» Exercise directions
Every line that contains "grey" must be located and copied from the data.

Input for this task Block Start

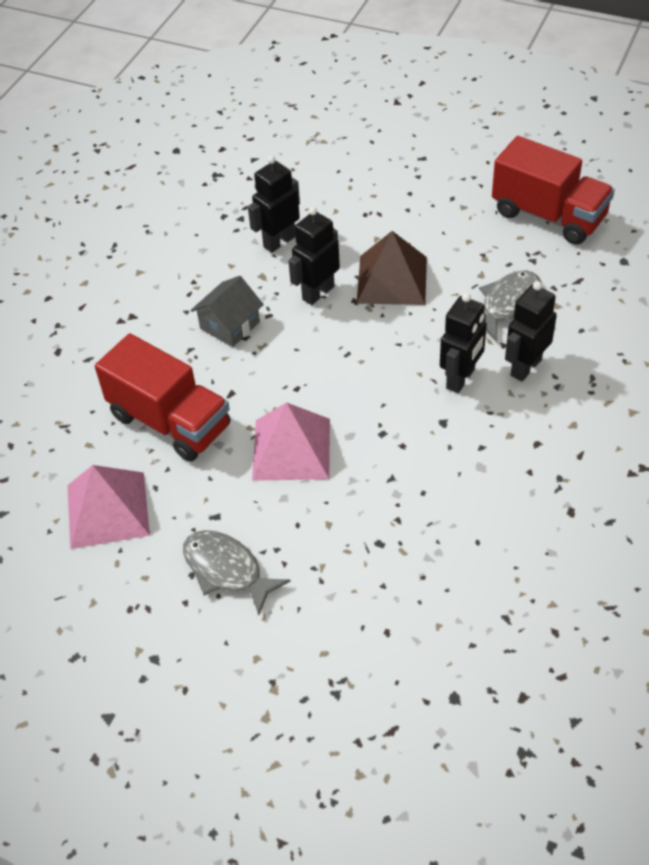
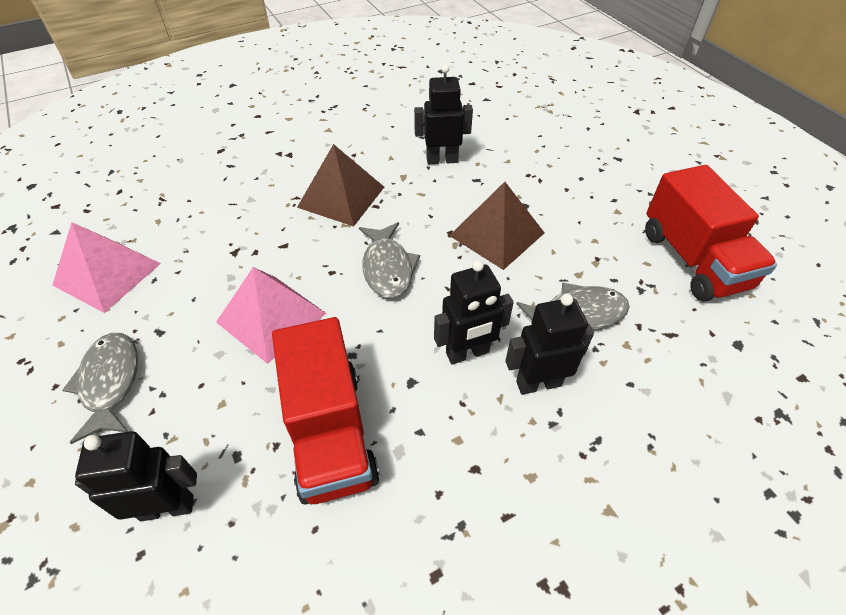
camera: 35 degrees right, 0 degrees up
(170, 421) = (222, 239): red truck -> red truck (330, 432)
(230, 325) = (341, 197): grey house -> brown pyramid
(318, 293) = (428, 210): black robot -> black robot (167, 507)
(337, 357) = (387, 268): none -> grey fish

Input for this task Block End

» Answer section
(230, 325) = (341, 197): grey house -> brown pyramid
(337, 357) = (387, 268): none -> grey fish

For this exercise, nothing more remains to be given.